* _Task description_: Scan the records beneath this line for the line holding "orange cap: 8 -> 7" and the line holding "turquoise teapot: 8 -> 6", then transcribe exactly those two and all lines between.
Data for this exercise START
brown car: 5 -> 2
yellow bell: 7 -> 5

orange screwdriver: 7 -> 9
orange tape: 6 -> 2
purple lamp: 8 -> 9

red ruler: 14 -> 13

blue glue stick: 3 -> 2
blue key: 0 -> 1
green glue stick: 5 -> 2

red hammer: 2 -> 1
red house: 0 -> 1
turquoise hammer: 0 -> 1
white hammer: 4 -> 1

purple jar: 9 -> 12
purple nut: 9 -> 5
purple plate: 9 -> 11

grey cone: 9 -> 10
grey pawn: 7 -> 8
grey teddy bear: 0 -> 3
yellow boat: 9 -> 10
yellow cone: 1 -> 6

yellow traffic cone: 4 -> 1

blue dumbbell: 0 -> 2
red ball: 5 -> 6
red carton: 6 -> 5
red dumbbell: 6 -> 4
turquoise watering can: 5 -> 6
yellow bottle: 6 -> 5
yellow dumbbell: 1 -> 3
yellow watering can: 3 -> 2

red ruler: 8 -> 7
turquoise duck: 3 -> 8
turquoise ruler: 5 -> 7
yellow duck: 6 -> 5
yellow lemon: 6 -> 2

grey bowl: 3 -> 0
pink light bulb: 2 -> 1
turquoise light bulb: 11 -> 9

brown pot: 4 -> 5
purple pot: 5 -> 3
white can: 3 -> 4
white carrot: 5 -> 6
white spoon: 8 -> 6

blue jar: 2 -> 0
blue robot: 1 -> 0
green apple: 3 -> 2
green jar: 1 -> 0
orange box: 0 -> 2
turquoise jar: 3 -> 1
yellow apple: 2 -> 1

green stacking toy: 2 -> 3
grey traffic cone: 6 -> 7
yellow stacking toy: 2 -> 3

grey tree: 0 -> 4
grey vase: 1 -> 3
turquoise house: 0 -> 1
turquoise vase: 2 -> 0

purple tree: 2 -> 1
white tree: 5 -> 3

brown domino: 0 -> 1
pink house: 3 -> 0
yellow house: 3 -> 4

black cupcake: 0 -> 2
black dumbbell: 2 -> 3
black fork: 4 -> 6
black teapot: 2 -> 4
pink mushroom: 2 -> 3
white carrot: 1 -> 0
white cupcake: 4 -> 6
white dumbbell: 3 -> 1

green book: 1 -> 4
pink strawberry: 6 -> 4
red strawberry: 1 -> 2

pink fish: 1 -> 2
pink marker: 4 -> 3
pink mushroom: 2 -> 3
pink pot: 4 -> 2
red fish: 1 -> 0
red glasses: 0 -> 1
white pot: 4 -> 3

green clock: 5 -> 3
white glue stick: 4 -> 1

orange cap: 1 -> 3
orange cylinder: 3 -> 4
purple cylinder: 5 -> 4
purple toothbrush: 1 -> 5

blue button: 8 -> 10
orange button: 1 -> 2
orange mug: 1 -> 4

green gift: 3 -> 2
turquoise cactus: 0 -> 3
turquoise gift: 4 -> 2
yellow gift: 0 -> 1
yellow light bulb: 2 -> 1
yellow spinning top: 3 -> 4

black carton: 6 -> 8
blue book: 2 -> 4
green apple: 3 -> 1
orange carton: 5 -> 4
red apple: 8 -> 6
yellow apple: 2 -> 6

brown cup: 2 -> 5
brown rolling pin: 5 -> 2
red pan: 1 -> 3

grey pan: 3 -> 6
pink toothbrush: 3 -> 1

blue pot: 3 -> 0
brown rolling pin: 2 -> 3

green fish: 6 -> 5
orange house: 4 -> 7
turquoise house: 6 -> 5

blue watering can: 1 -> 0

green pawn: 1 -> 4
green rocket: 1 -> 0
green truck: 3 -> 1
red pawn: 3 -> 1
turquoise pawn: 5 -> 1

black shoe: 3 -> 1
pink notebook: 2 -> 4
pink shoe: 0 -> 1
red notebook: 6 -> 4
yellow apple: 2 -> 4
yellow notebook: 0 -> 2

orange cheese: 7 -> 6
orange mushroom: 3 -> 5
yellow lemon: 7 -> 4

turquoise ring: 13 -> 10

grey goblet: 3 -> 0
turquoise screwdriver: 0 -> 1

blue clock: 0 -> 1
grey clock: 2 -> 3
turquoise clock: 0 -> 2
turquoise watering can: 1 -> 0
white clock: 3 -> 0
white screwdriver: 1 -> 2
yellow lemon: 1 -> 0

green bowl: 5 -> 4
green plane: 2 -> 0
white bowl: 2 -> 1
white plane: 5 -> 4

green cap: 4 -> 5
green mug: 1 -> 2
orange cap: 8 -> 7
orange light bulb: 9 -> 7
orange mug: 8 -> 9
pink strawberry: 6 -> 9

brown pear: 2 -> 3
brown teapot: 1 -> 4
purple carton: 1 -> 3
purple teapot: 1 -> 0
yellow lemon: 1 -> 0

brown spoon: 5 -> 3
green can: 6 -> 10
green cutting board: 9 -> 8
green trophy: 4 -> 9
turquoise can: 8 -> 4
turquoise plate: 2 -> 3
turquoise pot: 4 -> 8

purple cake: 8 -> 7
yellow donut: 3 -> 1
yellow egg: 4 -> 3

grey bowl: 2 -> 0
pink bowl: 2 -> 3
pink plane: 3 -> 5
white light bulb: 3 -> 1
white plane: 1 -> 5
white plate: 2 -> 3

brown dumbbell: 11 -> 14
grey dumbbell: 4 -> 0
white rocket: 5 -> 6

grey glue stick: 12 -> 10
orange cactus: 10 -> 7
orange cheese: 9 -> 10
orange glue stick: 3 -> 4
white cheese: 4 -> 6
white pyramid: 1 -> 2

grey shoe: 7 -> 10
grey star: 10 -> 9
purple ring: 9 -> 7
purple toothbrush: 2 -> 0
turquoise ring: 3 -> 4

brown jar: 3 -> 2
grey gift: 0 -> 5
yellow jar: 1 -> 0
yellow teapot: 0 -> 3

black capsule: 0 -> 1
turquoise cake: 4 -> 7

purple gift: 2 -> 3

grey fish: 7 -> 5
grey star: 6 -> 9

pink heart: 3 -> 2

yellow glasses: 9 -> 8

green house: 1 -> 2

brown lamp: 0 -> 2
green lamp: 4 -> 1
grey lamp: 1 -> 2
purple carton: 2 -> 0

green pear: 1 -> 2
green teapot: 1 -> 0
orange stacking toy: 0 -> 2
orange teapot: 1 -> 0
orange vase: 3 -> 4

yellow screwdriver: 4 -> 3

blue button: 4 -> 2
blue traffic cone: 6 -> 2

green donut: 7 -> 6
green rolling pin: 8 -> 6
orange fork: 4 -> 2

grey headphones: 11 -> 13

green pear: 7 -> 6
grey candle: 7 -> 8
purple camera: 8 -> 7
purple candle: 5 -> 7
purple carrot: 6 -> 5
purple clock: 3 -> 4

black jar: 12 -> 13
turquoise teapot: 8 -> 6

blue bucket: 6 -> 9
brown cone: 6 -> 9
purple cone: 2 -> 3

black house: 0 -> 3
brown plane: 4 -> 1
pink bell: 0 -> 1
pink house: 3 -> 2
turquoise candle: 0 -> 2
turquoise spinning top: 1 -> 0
Data for this exercise END
* _Solution to the problem_:
orange cap: 8 -> 7
orange light bulb: 9 -> 7
orange mug: 8 -> 9
pink strawberry: 6 -> 9

brown pear: 2 -> 3
brown teapot: 1 -> 4
purple carton: 1 -> 3
purple teapot: 1 -> 0
yellow lemon: 1 -> 0

brown spoon: 5 -> 3
green can: 6 -> 10
green cutting board: 9 -> 8
green trophy: 4 -> 9
turquoise can: 8 -> 4
turquoise plate: 2 -> 3
turquoise pot: 4 -> 8

purple cake: 8 -> 7
yellow donut: 3 -> 1
yellow egg: 4 -> 3

grey bowl: 2 -> 0
pink bowl: 2 -> 3
pink plane: 3 -> 5
white light bulb: 3 -> 1
white plane: 1 -> 5
white plate: 2 -> 3

brown dumbbell: 11 -> 14
grey dumbbell: 4 -> 0
white rocket: 5 -> 6

grey glue stick: 12 -> 10
orange cactus: 10 -> 7
orange cheese: 9 -> 10
orange glue stick: 3 -> 4
white cheese: 4 -> 6
white pyramid: 1 -> 2

grey shoe: 7 -> 10
grey star: 10 -> 9
purple ring: 9 -> 7
purple toothbrush: 2 -> 0
turquoise ring: 3 -> 4

brown jar: 3 -> 2
grey gift: 0 -> 5
yellow jar: 1 -> 0
yellow teapot: 0 -> 3

black capsule: 0 -> 1
turquoise cake: 4 -> 7

purple gift: 2 -> 3

grey fish: 7 -> 5
grey star: 6 -> 9

pink heart: 3 -> 2

yellow glasses: 9 -> 8

green house: 1 -> 2

brown lamp: 0 -> 2
green lamp: 4 -> 1
grey lamp: 1 -> 2
purple carton: 2 -> 0

green pear: 1 -> 2
green teapot: 1 -> 0
orange stacking toy: 0 -> 2
orange teapot: 1 -> 0
orange vase: 3 -> 4

yellow screwdriver: 4 -> 3

blue button: 4 -> 2
blue traffic cone: 6 -> 2

green donut: 7 -> 6
green rolling pin: 8 -> 6
orange fork: 4 -> 2

grey headphones: 11 -> 13

green pear: 7 -> 6
grey candle: 7 -> 8
purple camera: 8 -> 7
purple candle: 5 -> 7
purple carrot: 6 -> 5
purple clock: 3 -> 4

black jar: 12 -> 13
turquoise teapot: 8 -> 6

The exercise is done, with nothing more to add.